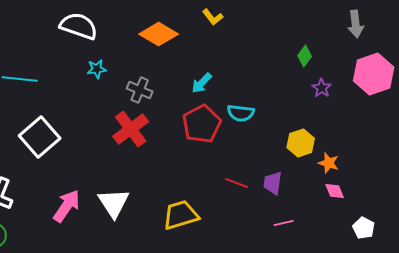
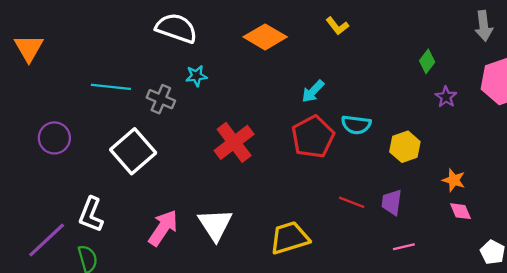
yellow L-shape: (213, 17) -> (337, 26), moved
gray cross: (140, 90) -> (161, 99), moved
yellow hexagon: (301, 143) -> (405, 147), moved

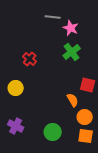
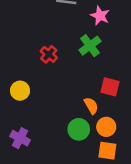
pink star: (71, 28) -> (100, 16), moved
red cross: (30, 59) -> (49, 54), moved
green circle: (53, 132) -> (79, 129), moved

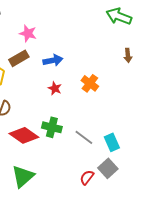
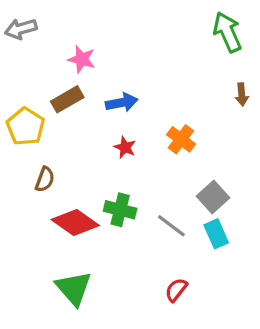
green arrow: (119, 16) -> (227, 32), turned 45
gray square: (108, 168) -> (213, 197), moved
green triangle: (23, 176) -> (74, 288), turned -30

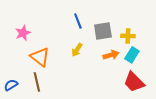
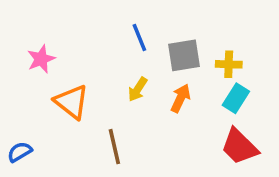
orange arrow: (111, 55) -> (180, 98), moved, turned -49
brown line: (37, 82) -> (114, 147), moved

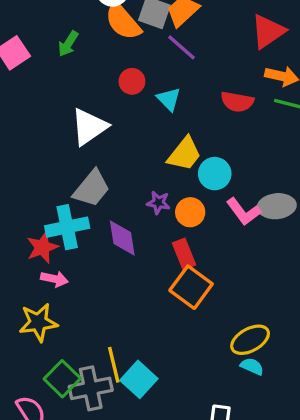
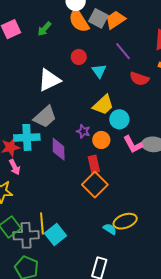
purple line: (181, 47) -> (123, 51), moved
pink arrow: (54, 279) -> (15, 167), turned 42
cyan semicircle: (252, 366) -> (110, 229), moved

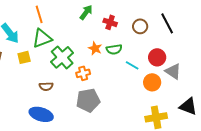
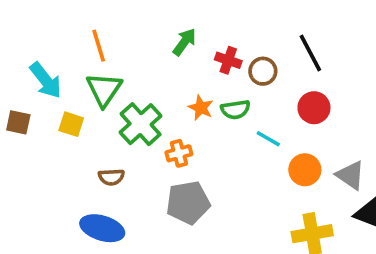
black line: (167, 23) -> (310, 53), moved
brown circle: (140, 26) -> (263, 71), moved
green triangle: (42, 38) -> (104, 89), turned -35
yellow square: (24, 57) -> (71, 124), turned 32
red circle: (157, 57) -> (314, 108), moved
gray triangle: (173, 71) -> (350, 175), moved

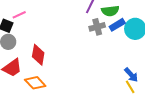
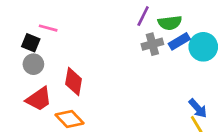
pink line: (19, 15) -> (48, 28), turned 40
******************************
- **Activity**: Set down the data above verbatim, omitting every image.

- **Output of the task**:
yellow L-shape: (213, 17) -> (337, 26), moved
gray cross: (140, 90) -> (161, 99), moved
yellow hexagon: (301, 143) -> (405, 147), moved

pink star: (71, 28) -> (100, 16), moved
red cross: (30, 59) -> (49, 54), moved
green circle: (53, 132) -> (79, 129), moved

green arrow: (119, 16) -> (227, 32), turned 45
gray square: (108, 168) -> (213, 197), moved
green triangle: (23, 176) -> (74, 288), turned -30

orange arrow: (111, 55) -> (180, 98), moved, turned -49
brown line: (37, 82) -> (114, 147), moved

purple line: (181, 47) -> (123, 51), moved
pink arrow: (54, 279) -> (15, 167), turned 42
cyan semicircle: (252, 366) -> (110, 229), moved

black line: (167, 23) -> (310, 53), moved
brown circle: (140, 26) -> (263, 71), moved
green triangle: (42, 38) -> (104, 89), turned -35
yellow square: (24, 57) -> (71, 124), turned 32
red circle: (157, 57) -> (314, 108), moved
gray triangle: (173, 71) -> (350, 175), moved

pink line: (19, 15) -> (48, 28), turned 40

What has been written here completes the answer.